■ Problem to work on: Wherever the word "none" appears in a line of the records, copy that line.

■ Data excerpts:
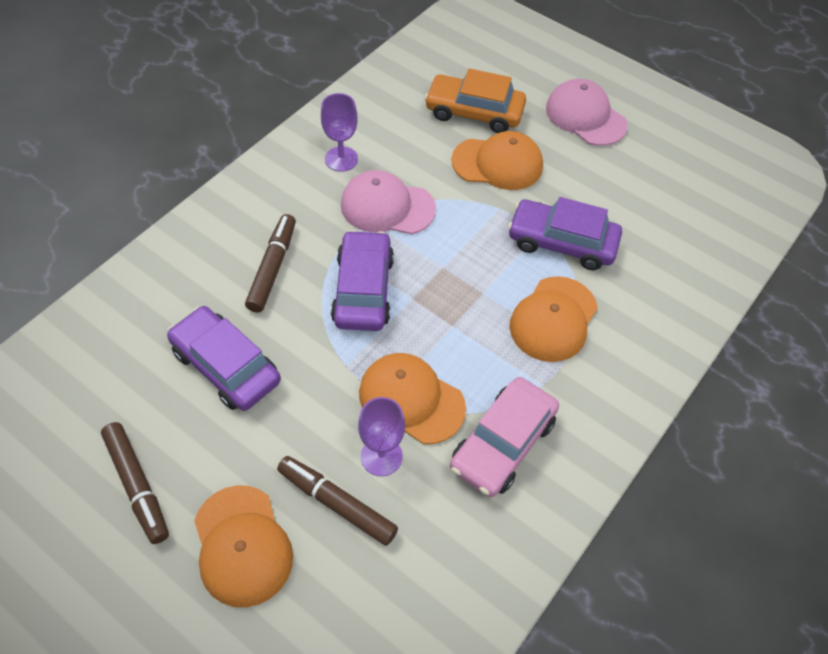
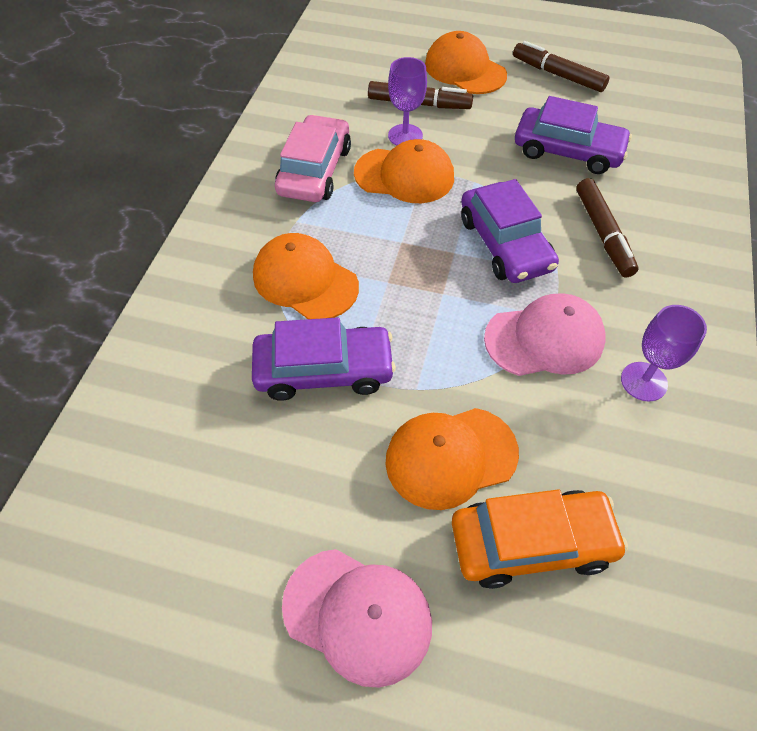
camera: 160 degrees right, 0 degrees up
(553, 319) = (305, 280): orange cap -> orange cap turned 60 degrees counterclockwise

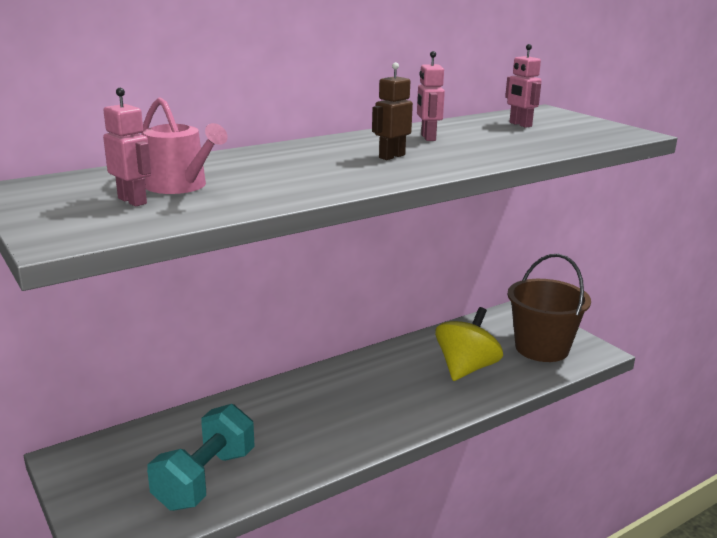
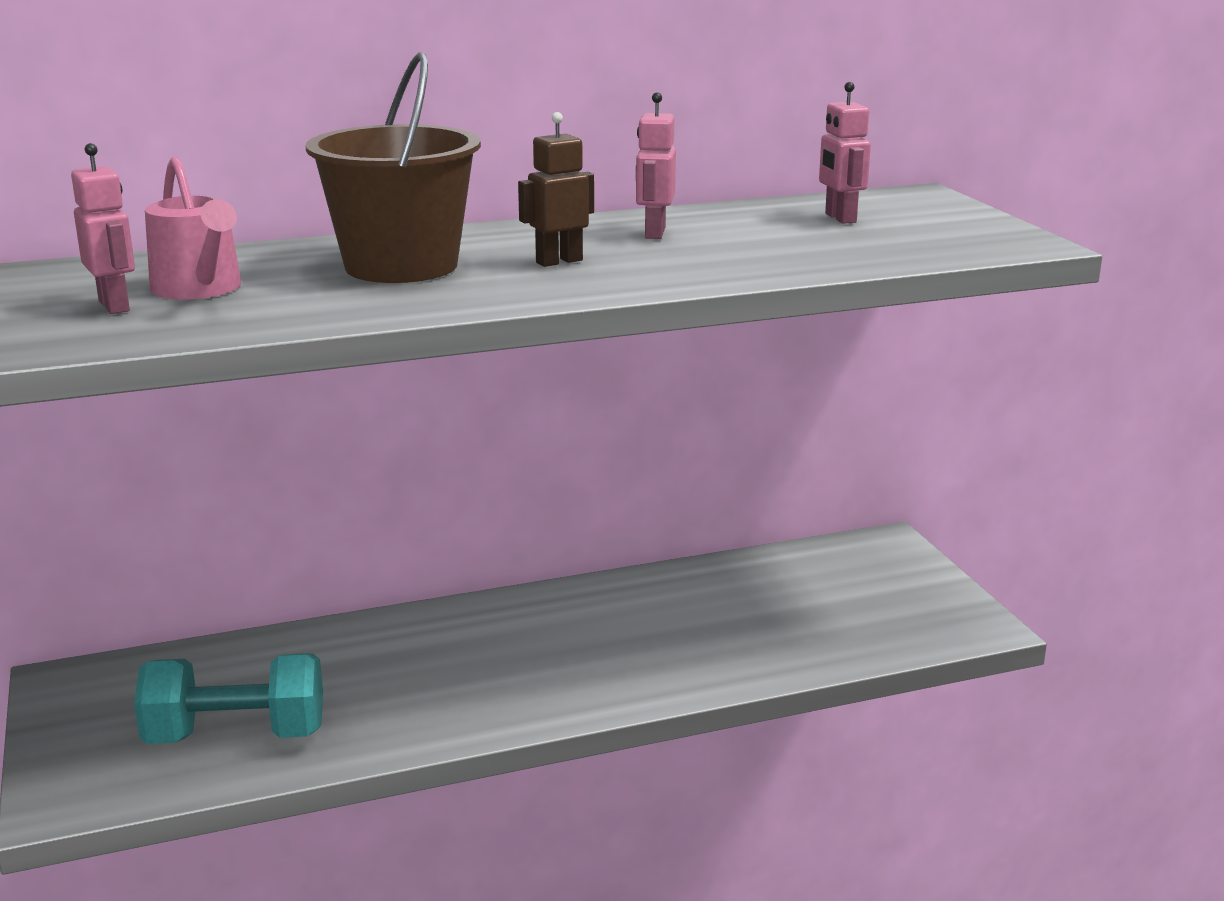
camera: 15 degrees right, 0 degrees up
(205, 479) = (236, 735): turquoise dumbbell -> turquoise dumbbell turned 45 degrees clockwise
(466, 368) = (730, 626): yellow spinning top -> none
(542, 348) = (883, 609): brown bucket -> brown bucket (401, 266)

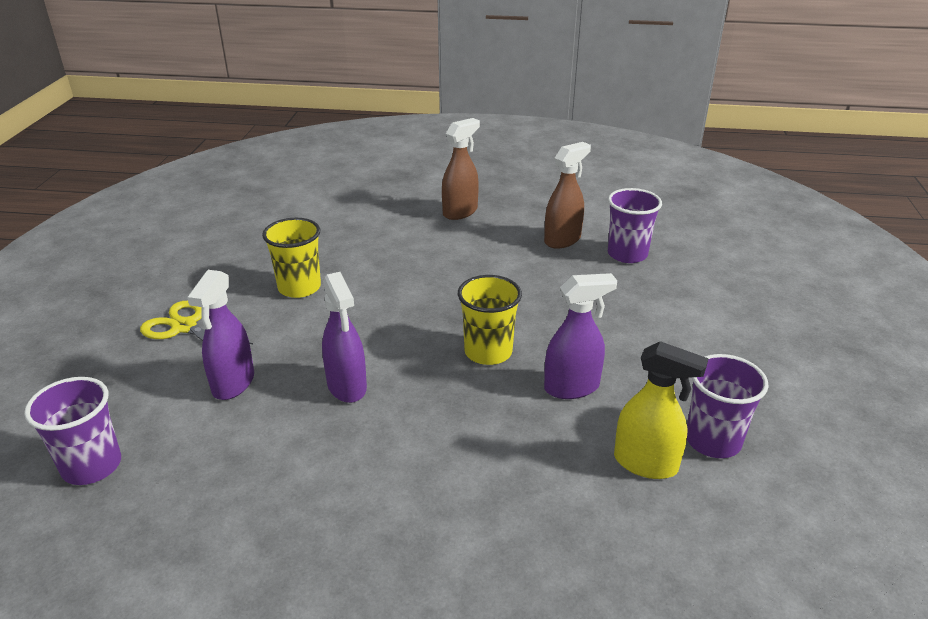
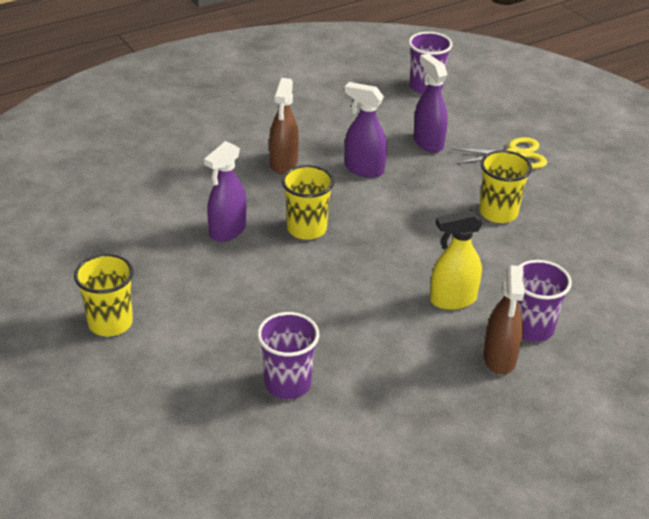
camera: 140 degrees right, 5 degrees up
(562, 240) = (364, 371): brown spray bottle -> brown spray bottle (283, 163)
(646, 464) = (147, 206): yellow spray bottle -> yellow spray bottle (452, 300)
(713, 440) = (113, 237): purple cup -> purple cup (532, 328)
(757, 351) = (110, 323): none -> yellow cup

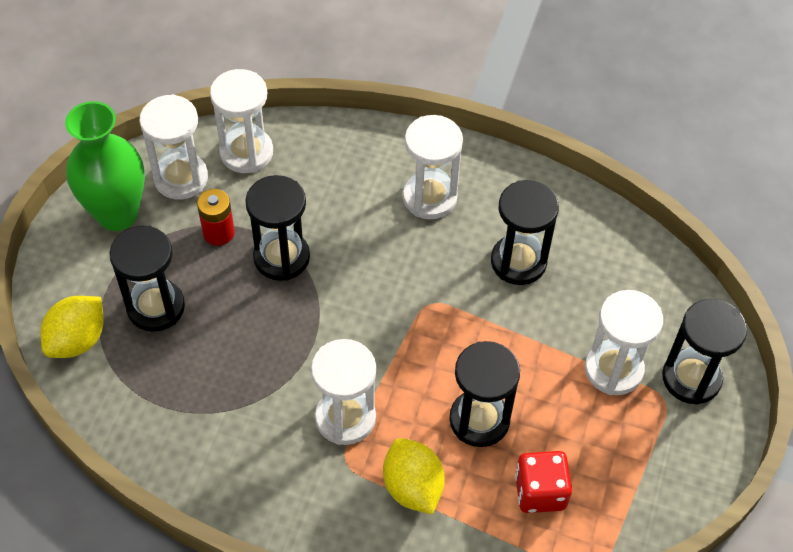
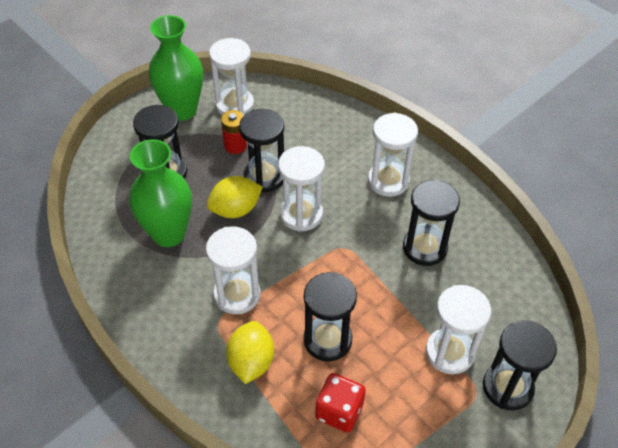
camera: 30 degrees right, 5 degrees down
(78, 340) = (107, 171): yellow lemon -> yellow lemon (235, 210)
(213, 384) = (168, 234): none -> green vase
(246, 152) = (285, 106): white hourglass -> white hourglass (301, 214)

■ Task result:
(466, 368) = (730, 626): yellow spinning top -> none
(757, 351) = (110, 323): none -> yellow cup
(213, 384) = (168, 234): none -> green vase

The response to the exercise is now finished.